**Instructions to follow:** Search the listing for the word "cone" and copy every line where it turns up.

**Records shown:**
-*-*-

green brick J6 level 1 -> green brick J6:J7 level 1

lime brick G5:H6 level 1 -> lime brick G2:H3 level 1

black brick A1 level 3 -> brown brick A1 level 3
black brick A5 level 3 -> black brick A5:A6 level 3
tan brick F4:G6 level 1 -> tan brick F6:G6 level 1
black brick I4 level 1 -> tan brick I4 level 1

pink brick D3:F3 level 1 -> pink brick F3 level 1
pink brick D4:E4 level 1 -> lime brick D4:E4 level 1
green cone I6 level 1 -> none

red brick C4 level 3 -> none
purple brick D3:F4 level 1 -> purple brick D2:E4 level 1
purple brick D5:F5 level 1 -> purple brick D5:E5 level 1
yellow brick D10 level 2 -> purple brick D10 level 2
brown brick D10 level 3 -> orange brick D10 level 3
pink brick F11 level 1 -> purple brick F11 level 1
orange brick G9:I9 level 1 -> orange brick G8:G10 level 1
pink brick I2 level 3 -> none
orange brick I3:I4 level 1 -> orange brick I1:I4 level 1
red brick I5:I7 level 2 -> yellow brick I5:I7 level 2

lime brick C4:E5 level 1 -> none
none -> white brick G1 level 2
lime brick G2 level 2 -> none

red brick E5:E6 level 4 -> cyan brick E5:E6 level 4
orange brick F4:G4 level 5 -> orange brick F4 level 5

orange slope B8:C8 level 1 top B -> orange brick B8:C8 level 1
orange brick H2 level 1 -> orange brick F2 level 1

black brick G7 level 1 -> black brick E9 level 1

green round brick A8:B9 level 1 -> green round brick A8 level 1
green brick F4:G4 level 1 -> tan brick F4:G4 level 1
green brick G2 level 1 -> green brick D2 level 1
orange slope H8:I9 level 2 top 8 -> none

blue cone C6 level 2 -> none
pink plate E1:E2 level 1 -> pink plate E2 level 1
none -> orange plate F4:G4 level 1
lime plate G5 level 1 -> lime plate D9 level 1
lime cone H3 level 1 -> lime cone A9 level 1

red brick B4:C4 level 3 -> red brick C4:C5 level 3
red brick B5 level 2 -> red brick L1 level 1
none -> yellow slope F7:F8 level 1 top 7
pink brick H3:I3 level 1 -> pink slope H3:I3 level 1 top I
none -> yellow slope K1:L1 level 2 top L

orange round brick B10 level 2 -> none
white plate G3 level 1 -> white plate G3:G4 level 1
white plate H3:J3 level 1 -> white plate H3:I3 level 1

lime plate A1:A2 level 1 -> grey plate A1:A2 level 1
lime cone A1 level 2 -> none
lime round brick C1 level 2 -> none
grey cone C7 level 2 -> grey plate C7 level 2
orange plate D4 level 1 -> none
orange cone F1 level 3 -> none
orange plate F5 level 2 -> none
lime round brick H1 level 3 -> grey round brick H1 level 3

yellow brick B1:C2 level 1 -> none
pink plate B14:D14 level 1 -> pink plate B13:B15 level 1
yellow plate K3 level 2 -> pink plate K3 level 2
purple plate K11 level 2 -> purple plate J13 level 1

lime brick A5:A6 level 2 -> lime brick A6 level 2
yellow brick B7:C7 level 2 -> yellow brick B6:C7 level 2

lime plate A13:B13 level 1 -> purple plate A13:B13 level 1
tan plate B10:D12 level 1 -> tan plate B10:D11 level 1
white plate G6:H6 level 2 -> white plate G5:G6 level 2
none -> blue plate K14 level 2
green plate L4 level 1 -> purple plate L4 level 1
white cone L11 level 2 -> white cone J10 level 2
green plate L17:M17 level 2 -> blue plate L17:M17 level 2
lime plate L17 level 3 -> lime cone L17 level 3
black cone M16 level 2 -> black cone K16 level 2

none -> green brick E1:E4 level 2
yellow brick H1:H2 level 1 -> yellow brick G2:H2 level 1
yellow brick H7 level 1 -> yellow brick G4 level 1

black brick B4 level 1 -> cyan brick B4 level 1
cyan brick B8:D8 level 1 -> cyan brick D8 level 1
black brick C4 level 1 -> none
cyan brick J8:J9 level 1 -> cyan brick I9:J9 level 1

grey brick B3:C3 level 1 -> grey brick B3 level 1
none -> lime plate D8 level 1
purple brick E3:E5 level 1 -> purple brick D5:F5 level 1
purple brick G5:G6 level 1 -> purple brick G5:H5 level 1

-*-*-

**Solution below:**
green cone I6 level 1 -> none
blue cone C6 level 2 -> none
lime cone H3 level 1 -> lime cone A9 level 1
lime cone A1 level 2 -> none
grey cone C7 level 2 -> grey plate C7 level 2
orange cone F1 level 3 -> none
white cone L11 level 2 -> white cone J10 level 2
lime plate L17 level 3 -> lime cone L17 level 3
black cone M16 level 2 -> black cone K16 level 2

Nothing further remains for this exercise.